AVAILABLE DATA

◇ ◇ ◇

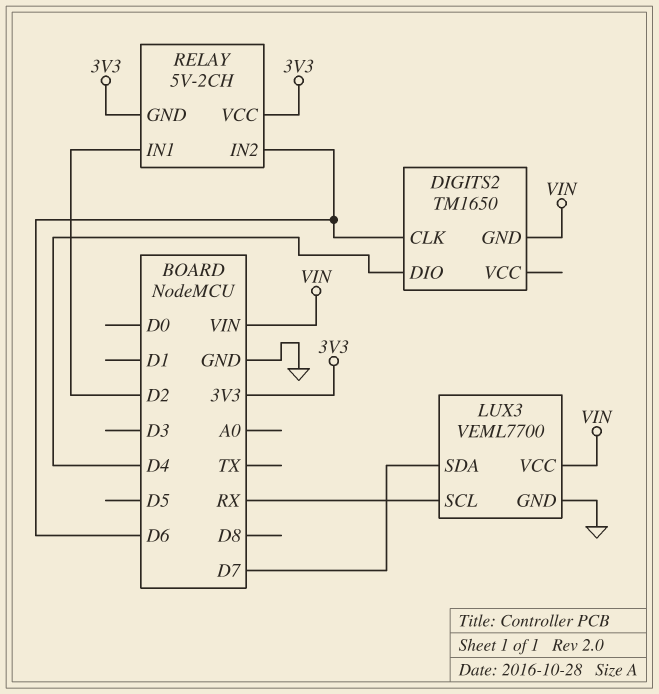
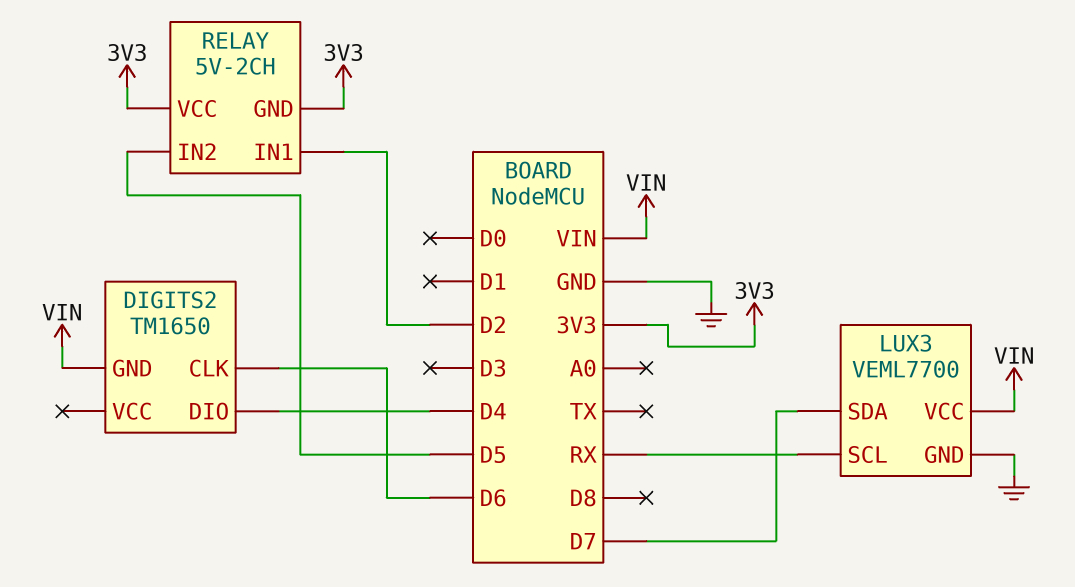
RELAY pin IN2: D6 -> D5

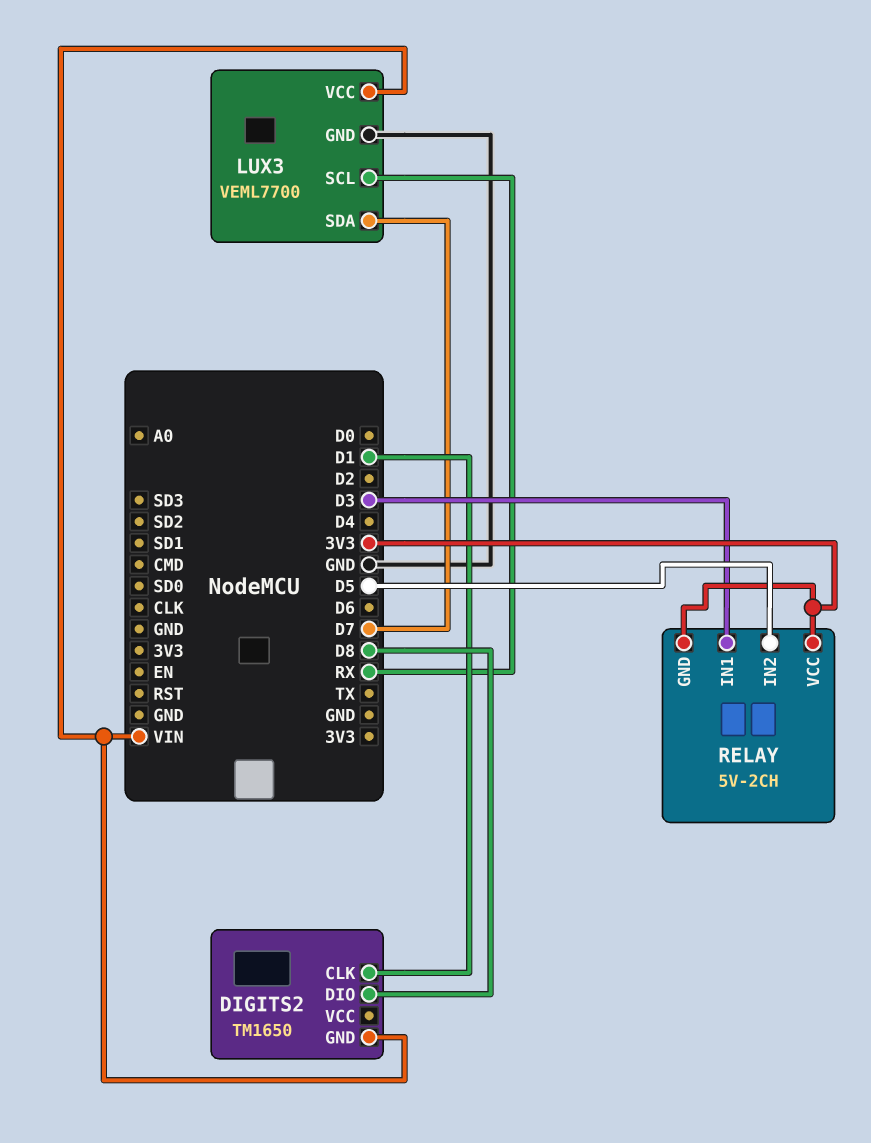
DIGITS2 pin CLK: D6 -> D1
DIGITS2 pin DIO: D4 -> D8
RELAY pin IN1: D2 -> D3

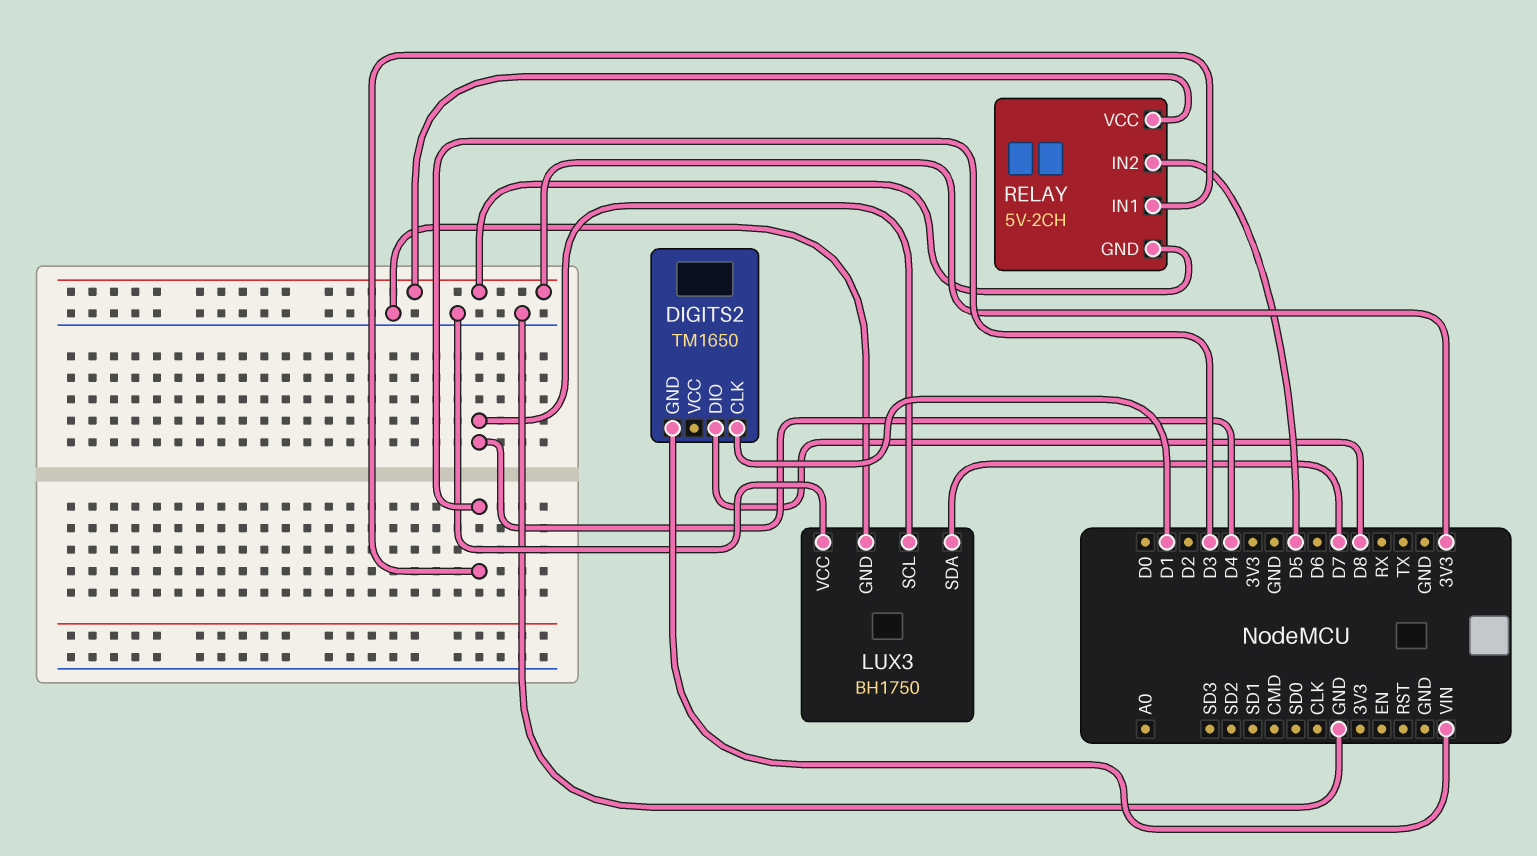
LUX3: VEML7700 -> BH1750
LUX3 pin SCL: RX -> D4
LUX3 pin VCC: VIN -> GND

◇ ◇ ◇

ACTIVITY
Your reply must match the data above line for line, except that it holds no pictures.

ANSWER
RELAY pin IN2: D6 -> D5

DIGITS2 pin CLK: D6 -> D1
DIGITS2 pin DIO: D4 -> D8
RELAY pin IN1: D2 -> D3

LUX3: VEML7700 -> BH1750
LUX3 pin SCL: RX -> D4
LUX3 pin VCC: VIN -> GND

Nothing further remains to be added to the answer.